Please copy every line with the string "brown" from the entries below.

-----

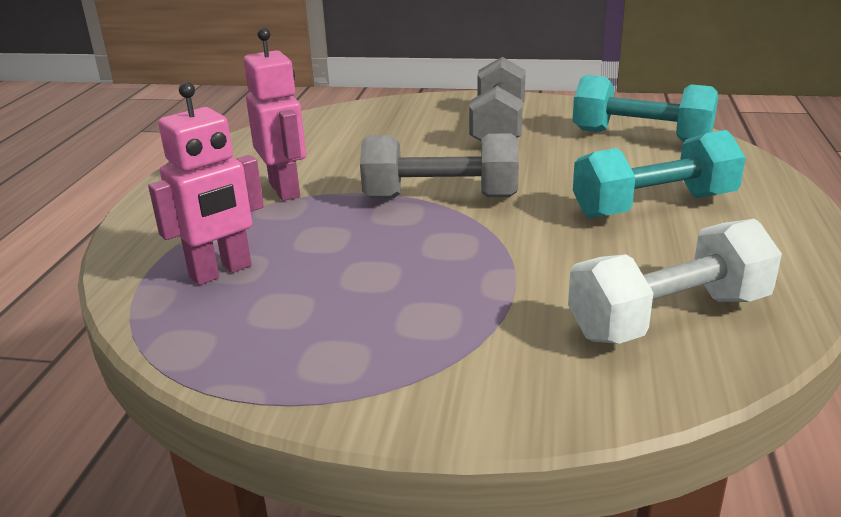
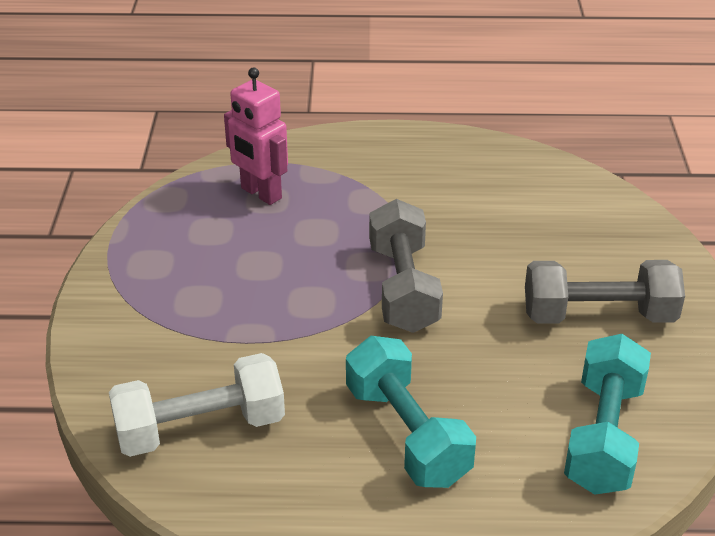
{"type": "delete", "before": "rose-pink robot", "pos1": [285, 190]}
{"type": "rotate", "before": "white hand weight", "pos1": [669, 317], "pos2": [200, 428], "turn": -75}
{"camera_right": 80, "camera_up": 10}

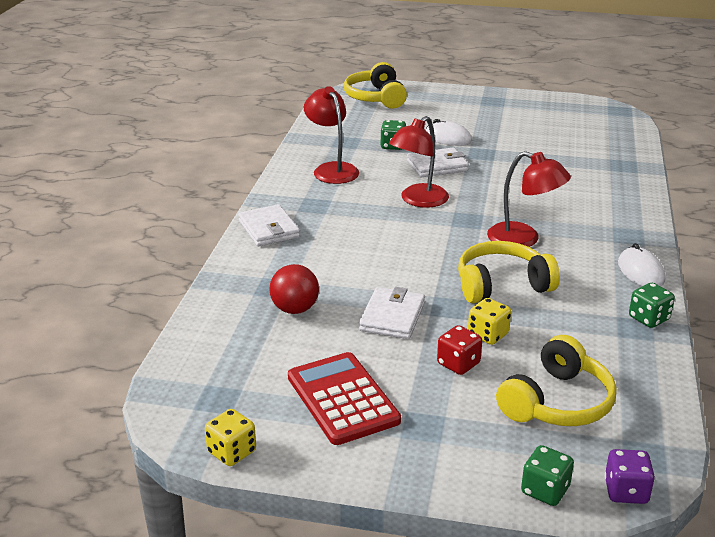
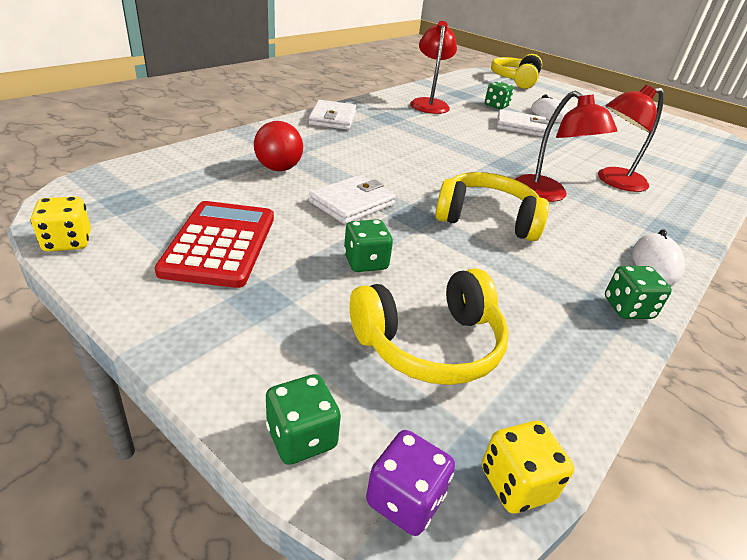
{"type": "move", "before": "red reading lamp", "pos1": [418, 200], "pos2": [613, 181]}
{"type": "move", "before": "yellow game die", "pos1": [488, 335], "pos2": [516, 483]}
{"type": "recolor", "before": "red game die", "after": "emerald game die", "pos1": [458, 364], "pos2": [365, 262]}
{"camera_right": 25, "camera_up": 5}

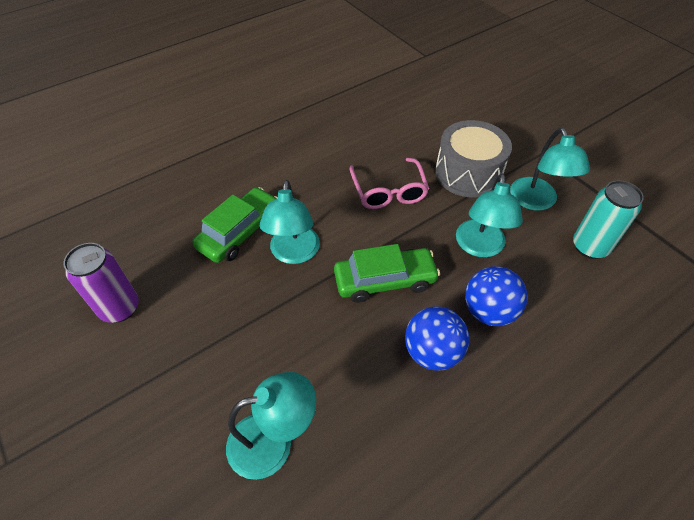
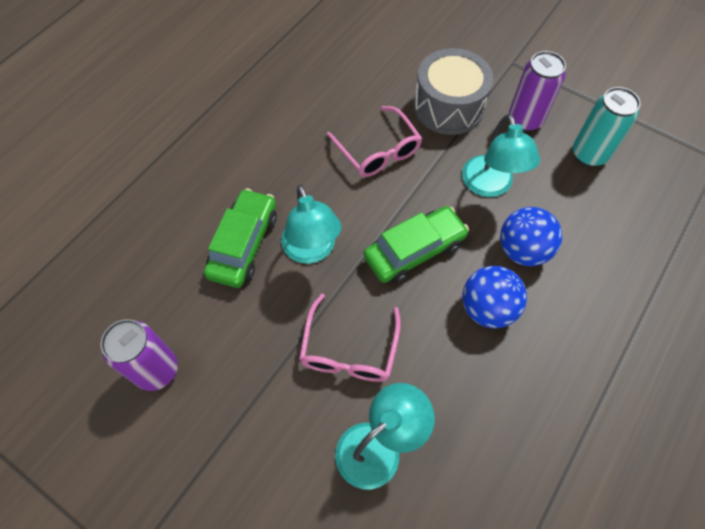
{"type": "replace", "before": "turquoise reading lamp", "after": "royal purple can", "pos1": [536, 201], "pos2": [525, 120]}
{"type": "insert", "after": "rose-pink eyeglasses", "pos2": [349, 349]}
{"camera_right": -20, "camera_up": 10}

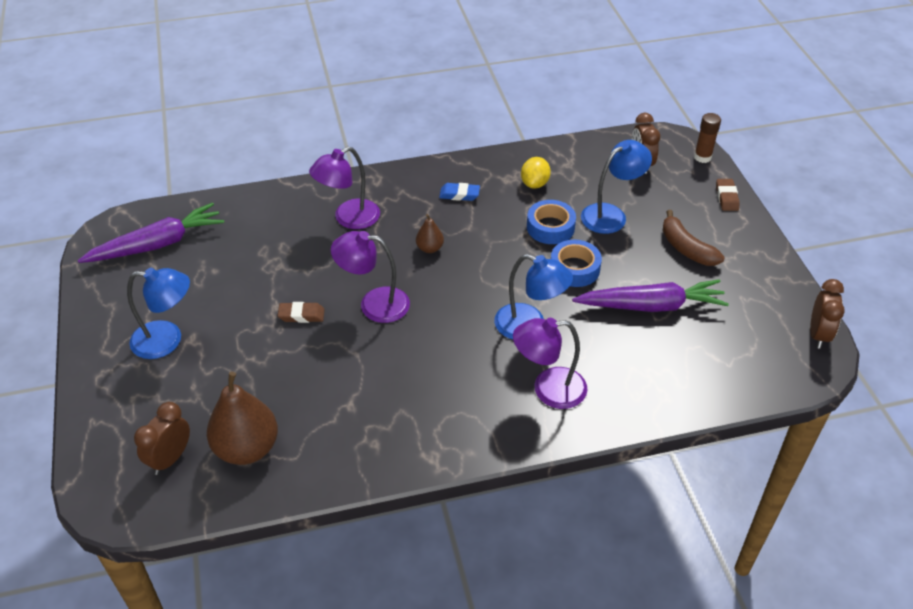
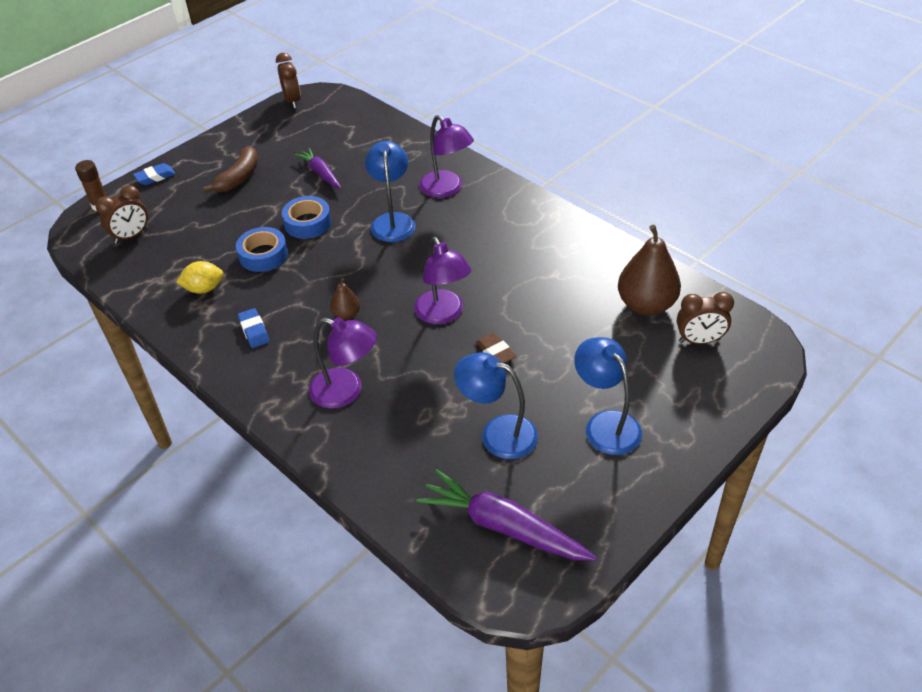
{"type": "move", "before": "cobalt reading lamp", "pos1": [611, 215], "pos2": [498, 433]}
{"type": "recolor", "before": "dark brown pencil eraser", "after": "cobalt pencil eraser", "pos1": [726, 197], "pos2": [155, 177]}
{"type": "resize", "before": "royal purple root vegetable", "pos1": [651, 306], "pos2": [321, 173], "scale": 0.59}
{"type": "rotate", "before": "dark brown clock", "pos1": [818, 334], "pos2": [292, 101], "turn": 90}
{"camera_right": -120, "camera_up": 0}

-----

_RESULT FOR THIS TASK_
{"type": "recolor", "before": "dark brown pencil eraser", "after": "cobalt pencil eraser", "pos1": [726, 197], "pos2": [155, 177]}
{"type": "rotate", "before": "dark brown clock", "pos1": [818, 334], "pos2": [292, 101], "turn": 90}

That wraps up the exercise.